→ **Aim of the exercise**: Begin at the line containing "MATRIX3 pin DIN: A2 -> MI" and copy exactly through the last line of the listing, skipping every picture.
--
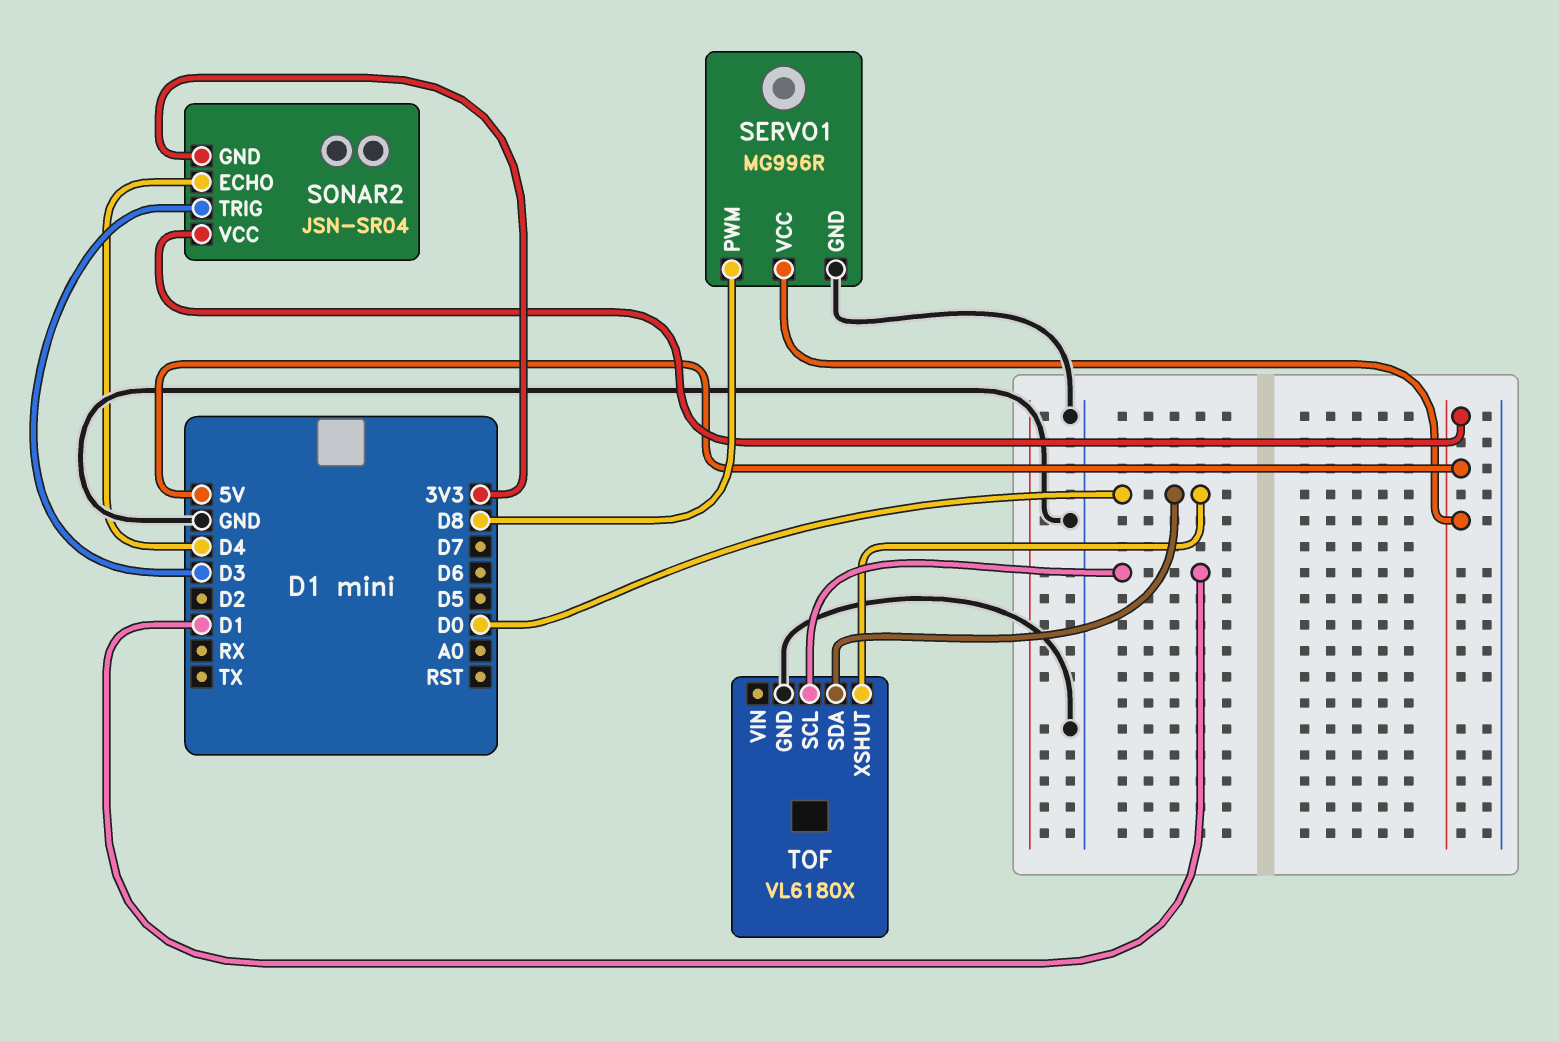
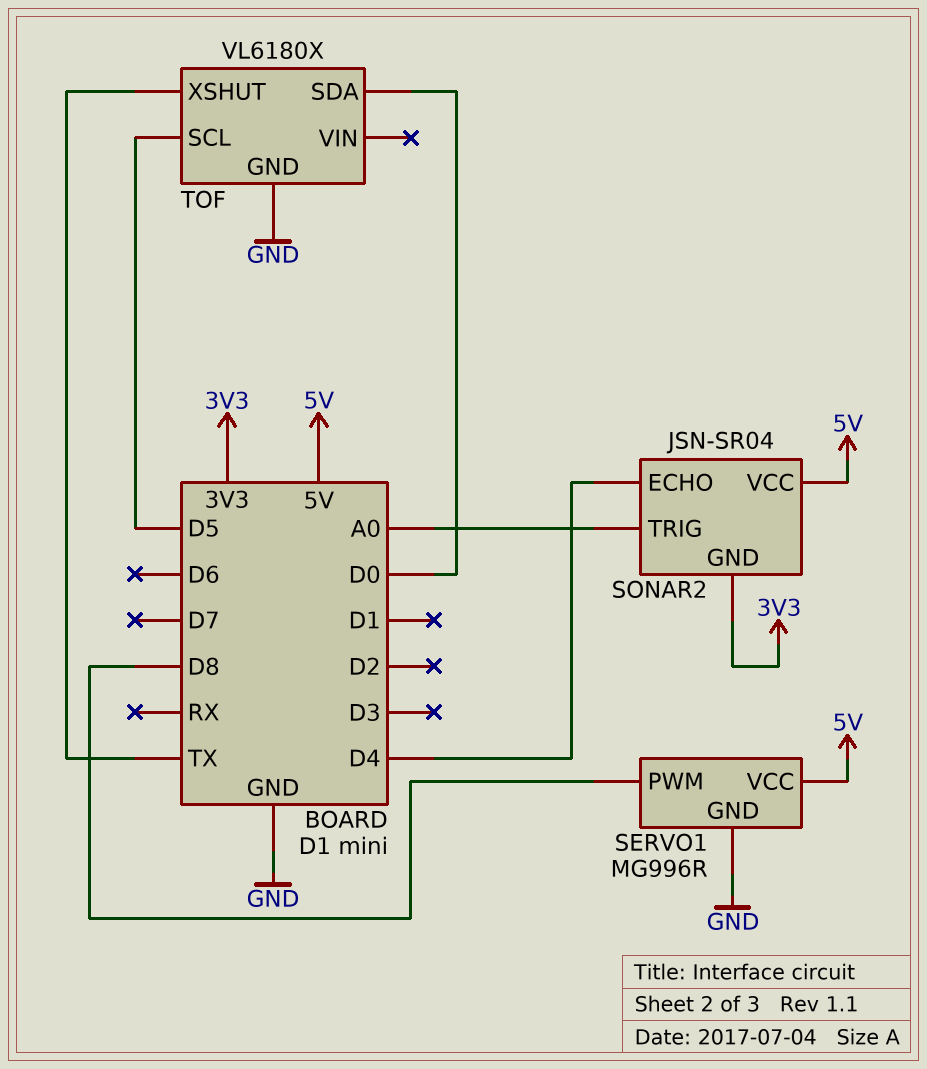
SONAR2 pin TRIG: D3 -> A0
TOF pin SCL: D1 -> D5
TOF pin XSHUT: D0 -> TX

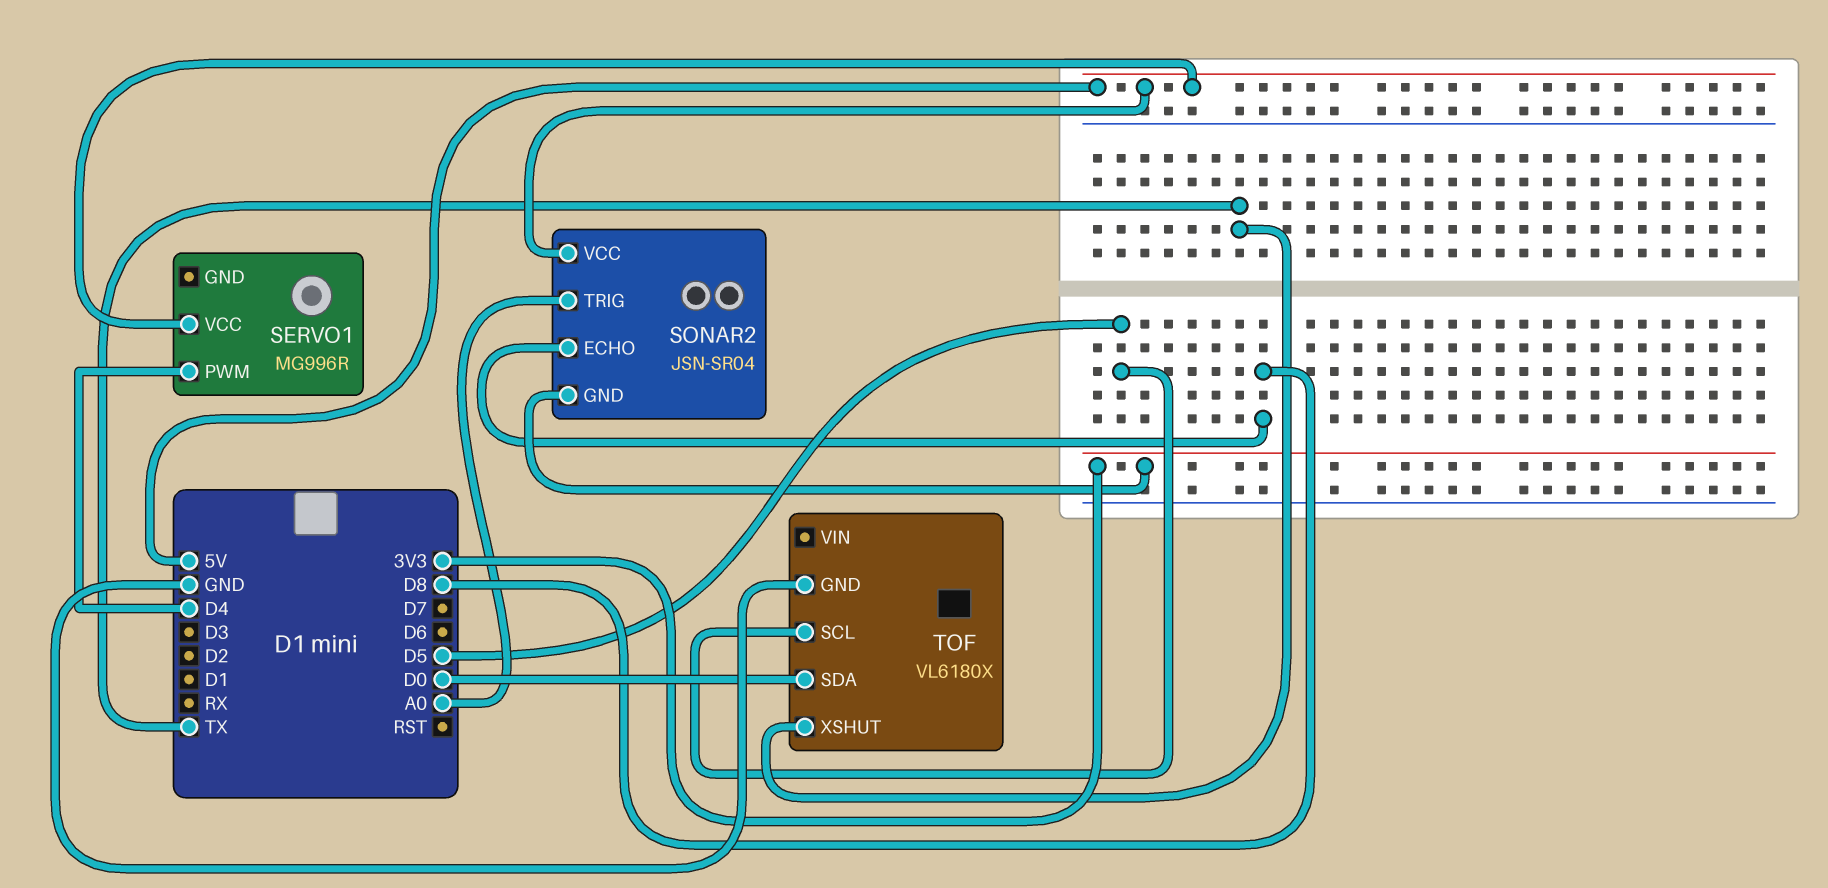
SERVO1 pin GND: GND -> none
SERVO1 pin PWM: D8 -> D4
SONAR2 pin ECHO: D4 -> D8

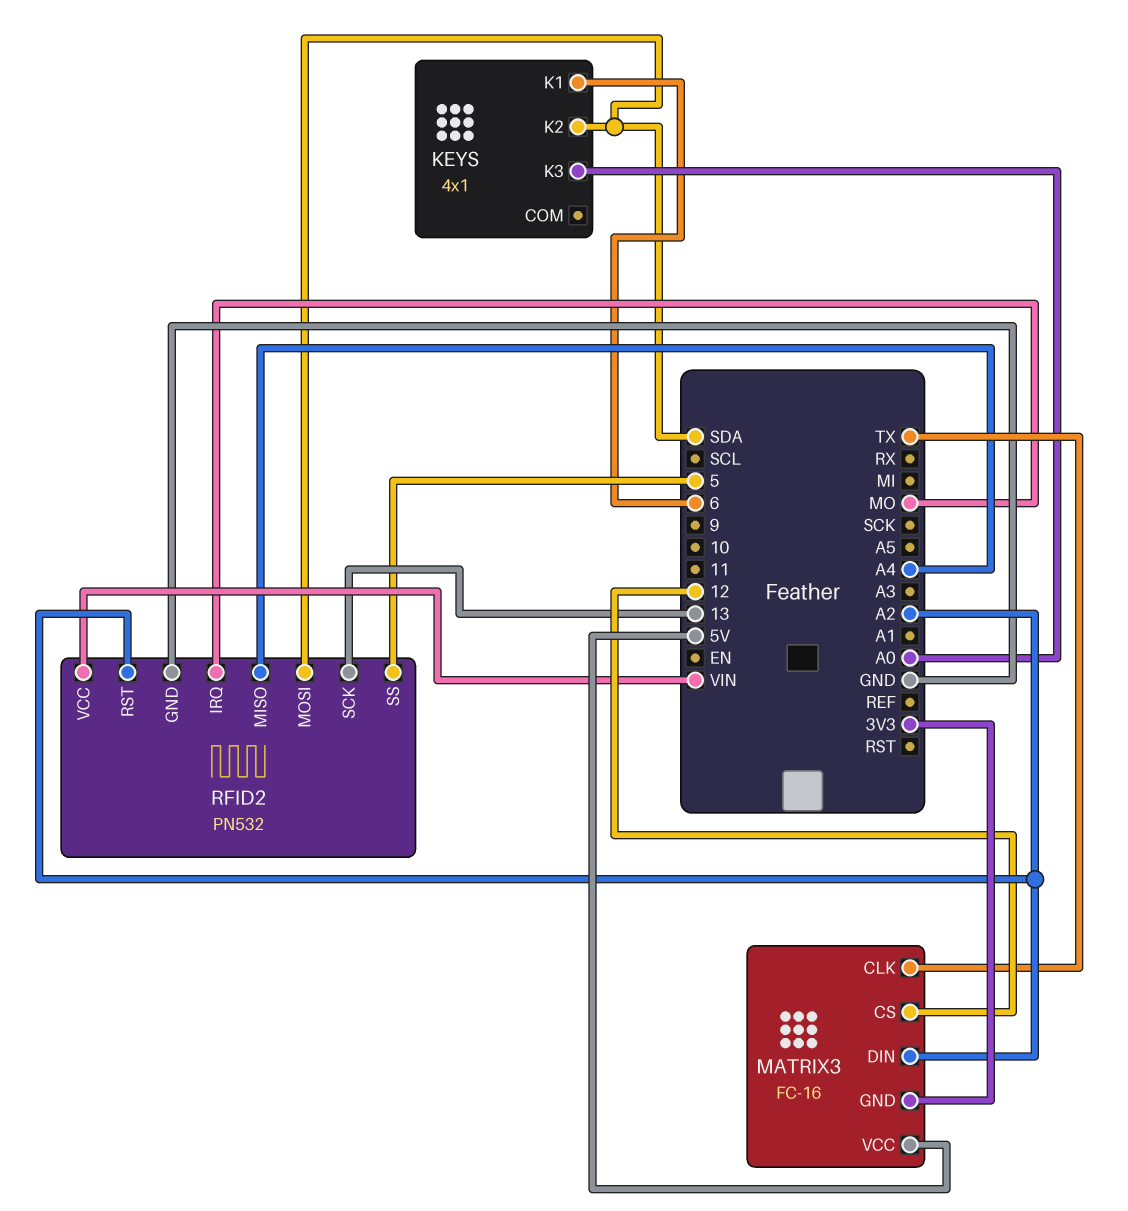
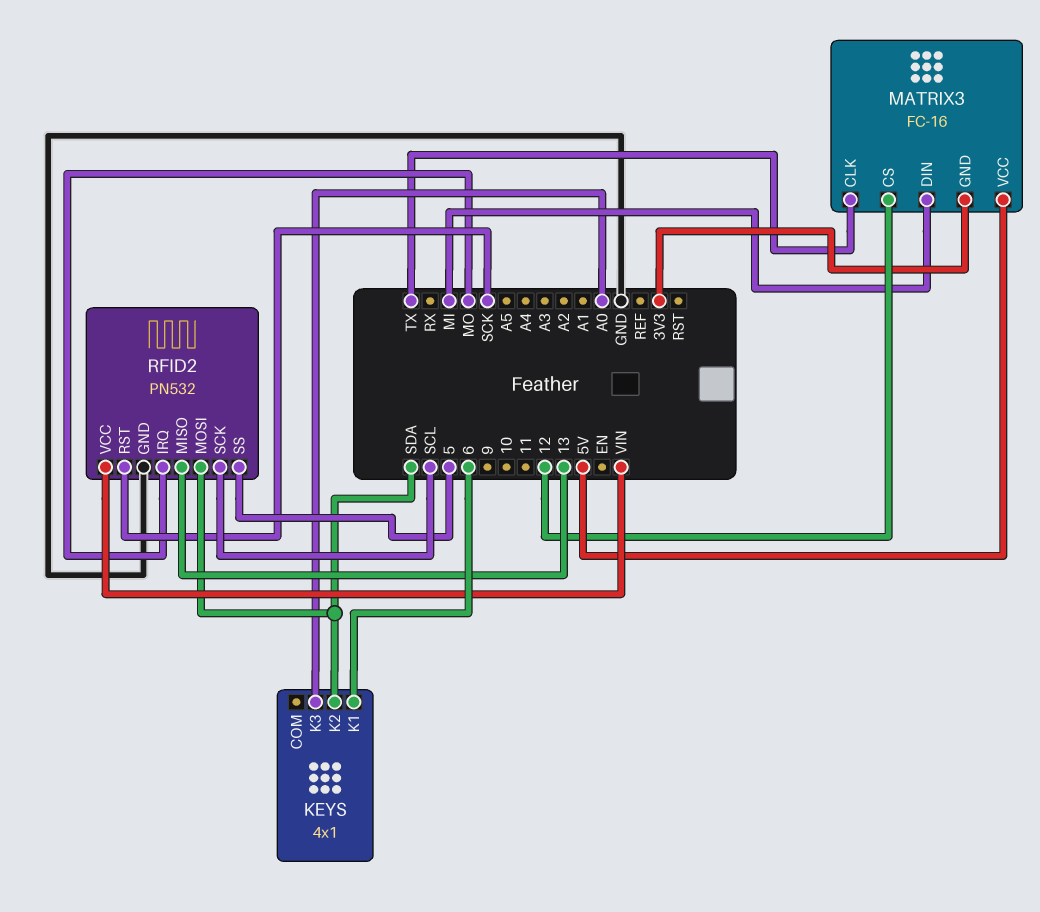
MATRIX3 pin DIN: A2 -> MI
RFID2 pin MISO: A4 -> 13
RFID2 pin RST: A2 -> SCK
RFID2 pin SCK: 13 -> SCL

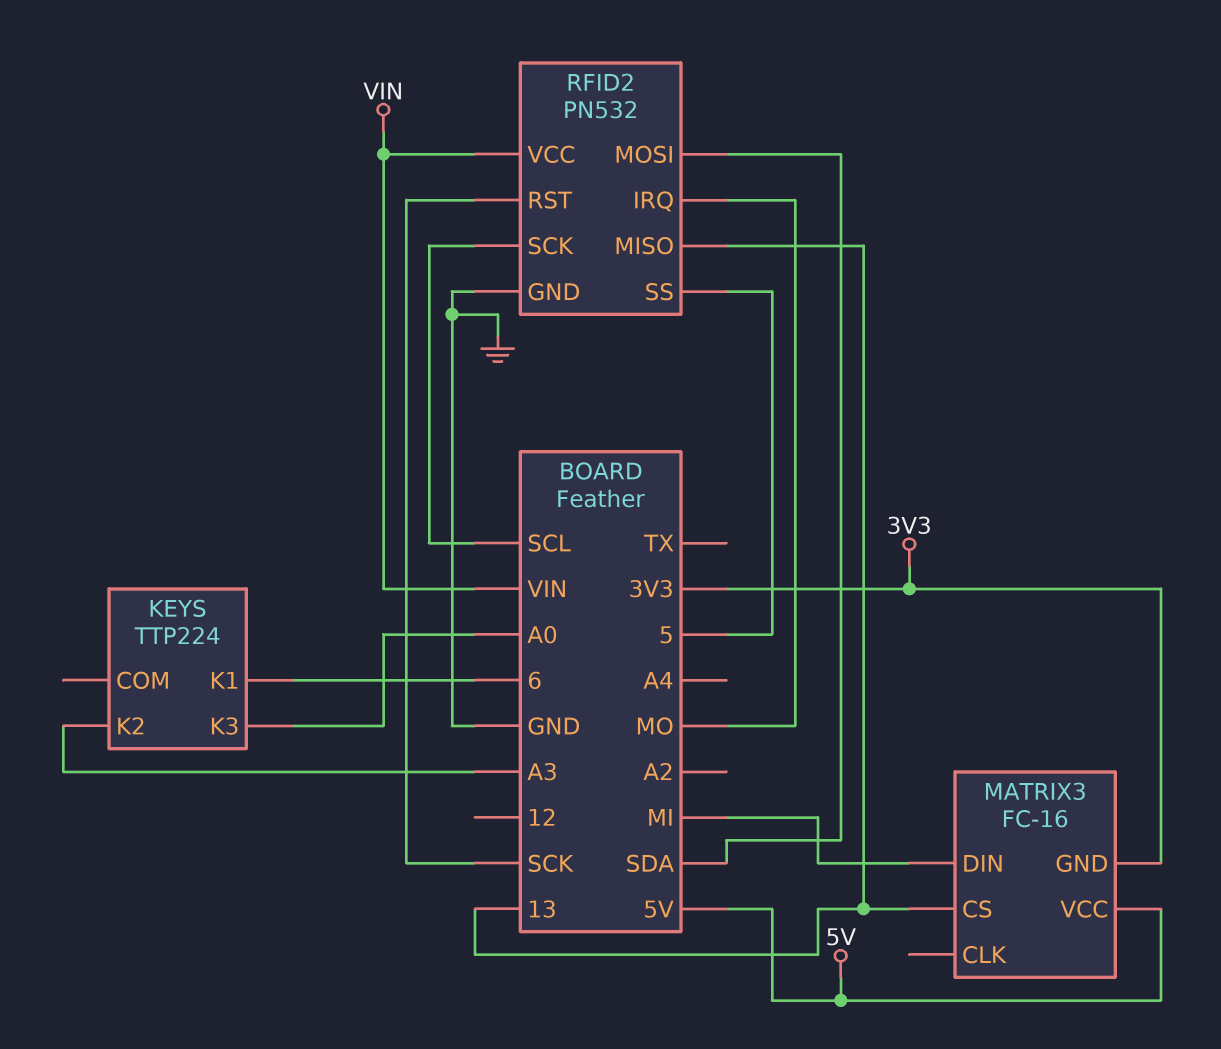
KEYS: 4x1 -> TTP224
KEYS pin K2: SDA -> A3
MATRIX3 pin CLK: TX -> none
MATRIX3 pin CS: 12 -> 13

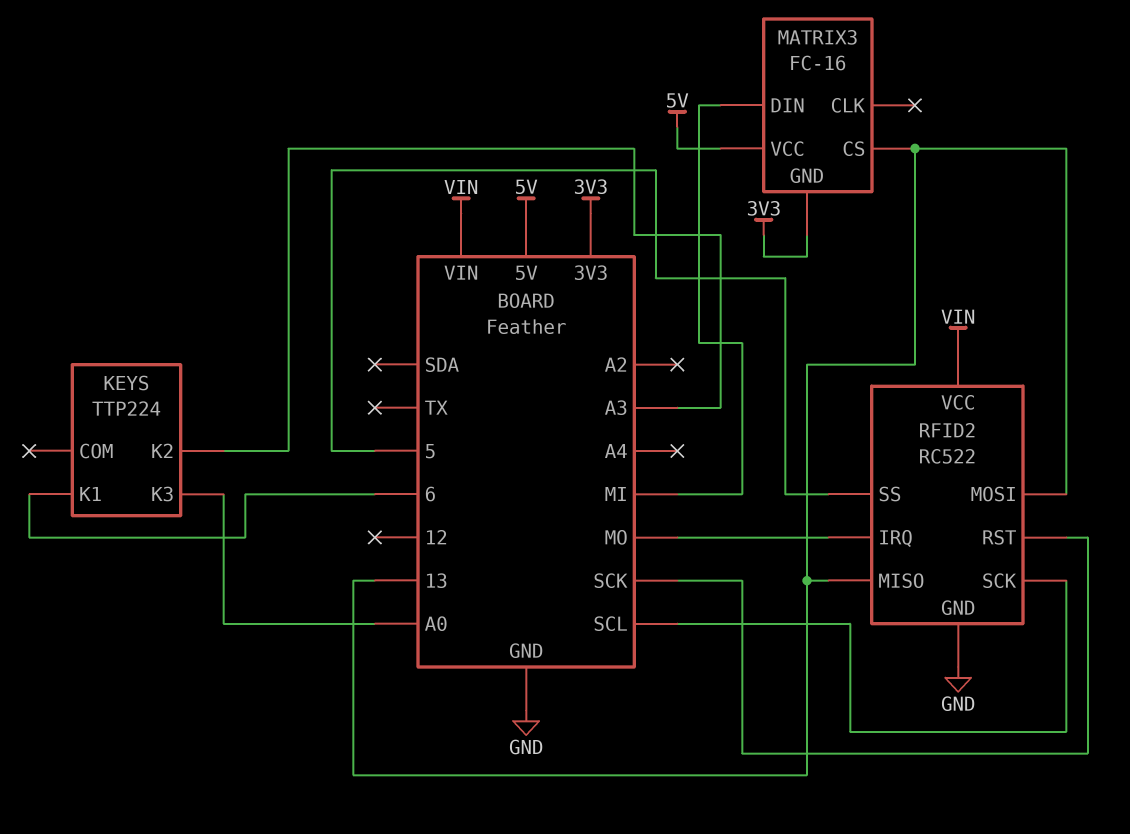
RFID2: PN532 -> RC522
RFID2 pin MOSI: SDA -> 13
--
→ **Exercise result**:
MATRIX3 pin DIN: A2 -> MI
RFID2 pin MISO: A4 -> 13
RFID2 pin RST: A2 -> SCK
RFID2 pin SCK: 13 -> SCL

KEYS: 4x1 -> TTP224
KEYS pin K2: SDA -> A3
MATRIX3 pin CLK: TX -> none
MATRIX3 pin CS: 12 -> 13

RFID2: PN532 -> RC522
RFID2 pin MOSI: SDA -> 13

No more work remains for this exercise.